[[ Data for review open ]]

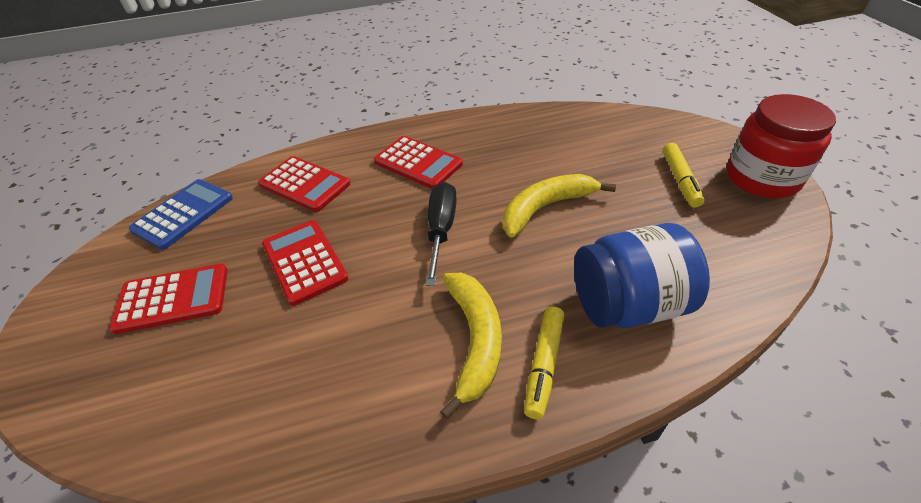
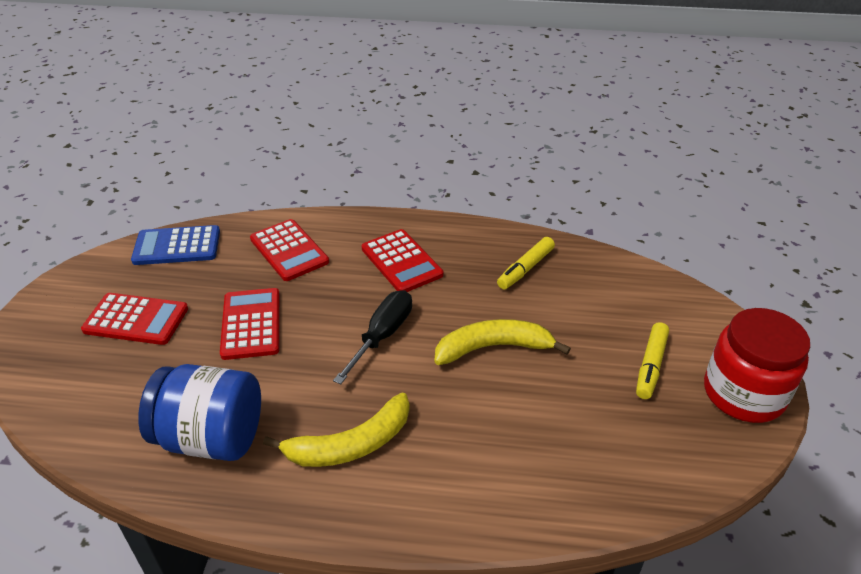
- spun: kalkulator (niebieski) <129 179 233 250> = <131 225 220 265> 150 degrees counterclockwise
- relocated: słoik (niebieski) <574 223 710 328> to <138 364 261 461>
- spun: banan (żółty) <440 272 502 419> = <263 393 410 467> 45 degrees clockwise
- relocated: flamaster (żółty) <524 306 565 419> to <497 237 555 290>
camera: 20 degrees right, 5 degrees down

[[ Data for review closed ]]

# [Task directions]
An exact transcription of all the entries is required, without the pictures.

# [Your response]
- spun: kalkulator (niebieski) <129 179 233 250> = <131 225 220 265> 150 degrees counterclockwise
- relocated: słoik (niebieski) <574 223 710 328> to <138 364 261 461>
- spun: banan (żółty) <440 272 502 419> = <263 393 410 467> 45 degrees clockwise
- relocated: flamaster (żółty) <524 306 565 419> to <497 237 555 290>
camera: 20 degrees right, 5 degrees down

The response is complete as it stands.